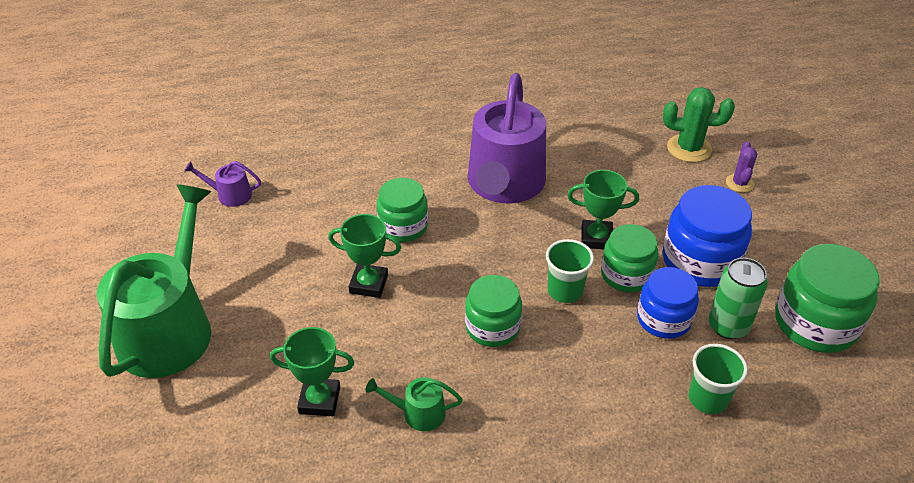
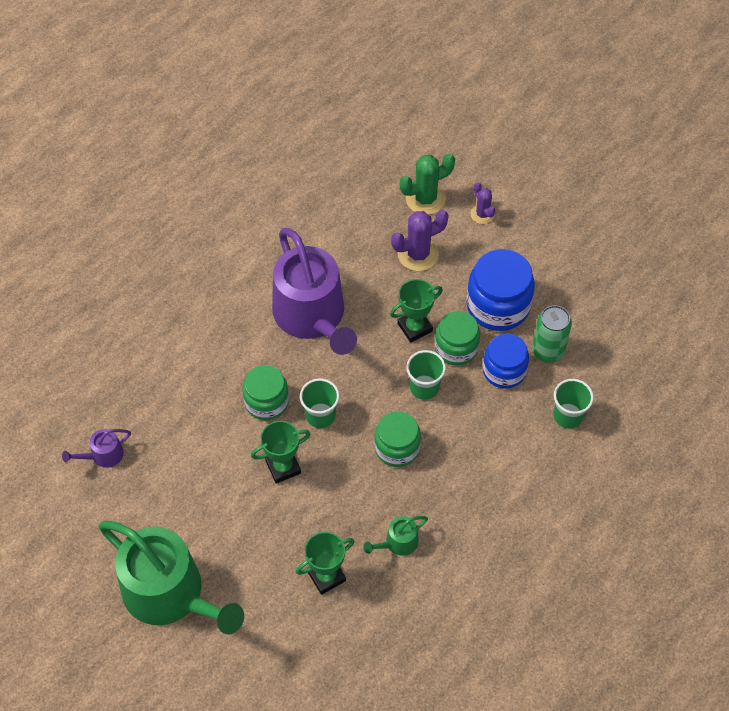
camera: 35 degrees left, 15 degrees up
(169, 328) = (170, 593): green watering can -> green watering can turned 150 degrees clockwise
(442, 262) = (320, 415): none -> green cup
(647, 185) = (418, 254): none -> purple cactus
(815, 323) = (600, 314): green jar -> none

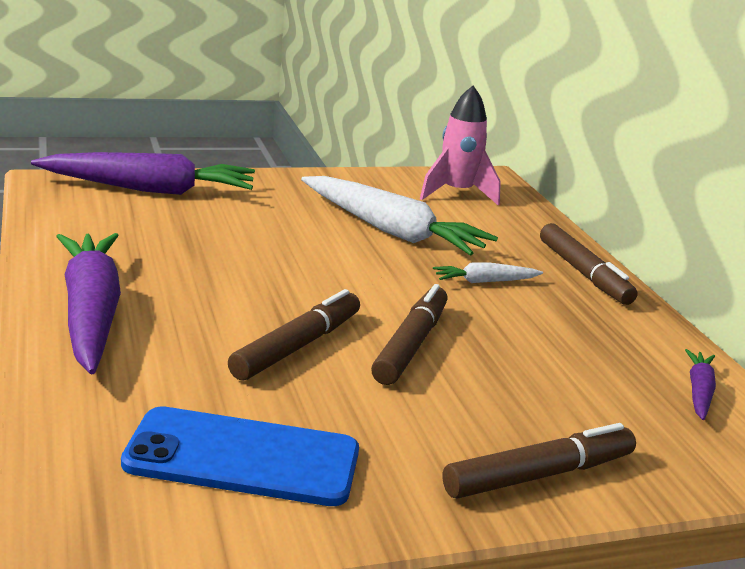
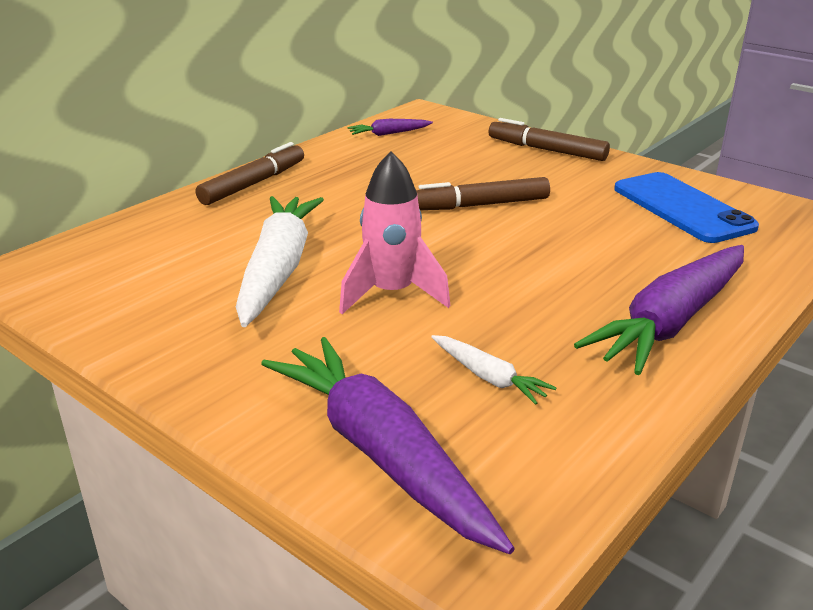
camera: 120 degrees left, 5 degrees up
(297, 346) = (553, 234): brown marker -> none
(457, 193) = (109, 271): pink rocket -> pink rocket (392, 294)
(485, 281) = (330, 209): white carrot -> white carrot (488, 377)

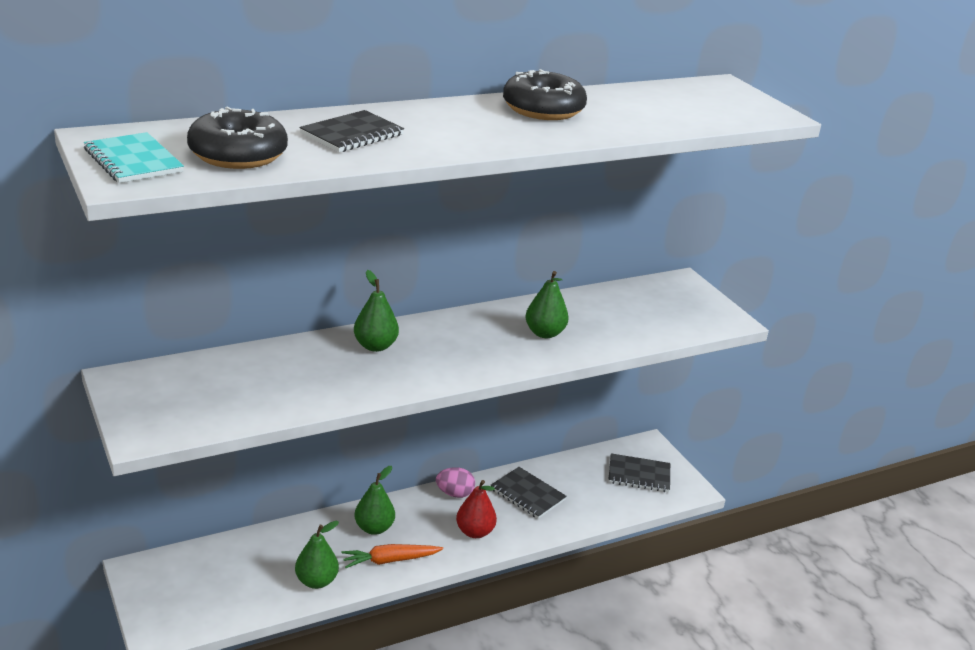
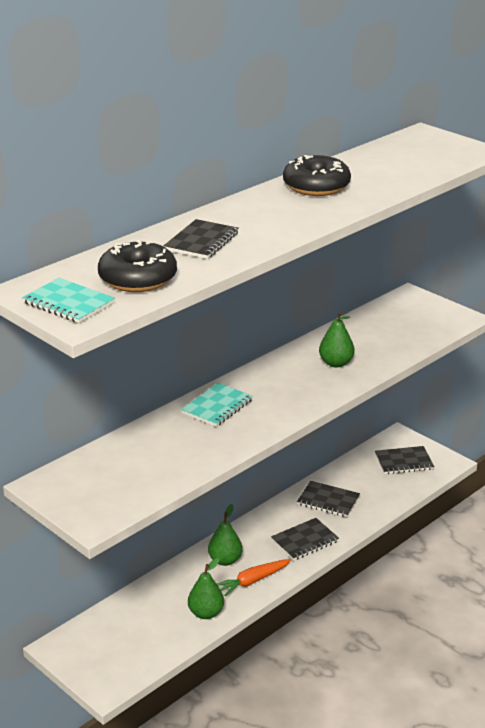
camera: 15 degrees left, 0 degrees up
(375, 346) = (217, 407): green pear -> turquoise notebook
(454, 494) = (271, 516): pink egg -> none
(474, 532) = (304, 541): red pear -> black notebook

* Work to complete
The copy must reproduce the listing above verbatim and contain no pictures.

* Task answer
camera: 35 degrees left, 15 degrees up
(169, 328) = (170, 593): green watering can -> green watering can turned 150 degrees clockwise
(442, 262) = (320, 415): none -> green cup
(647, 185) = (418, 254): none -> purple cactus
(815, 323) = (600, 314): green jar -> none

camera: 120 degrees left, 5 degrees up
(297, 346) = (553, 234): brown marker -> none
(457, 193) = (109, 271): pink rocket -> pink rocket (392, 294)
(485, 281) = (330, 209): white carrot -> white carrot (488, 377)

camera: 15 degrees left, 0 degrees up
(375, 346) = (217, 407): green pear -> turquoise notebook
(454, 494) = (271, 516): pink egg -> none
(474, 532) = (304, 541): red pear -> black notebook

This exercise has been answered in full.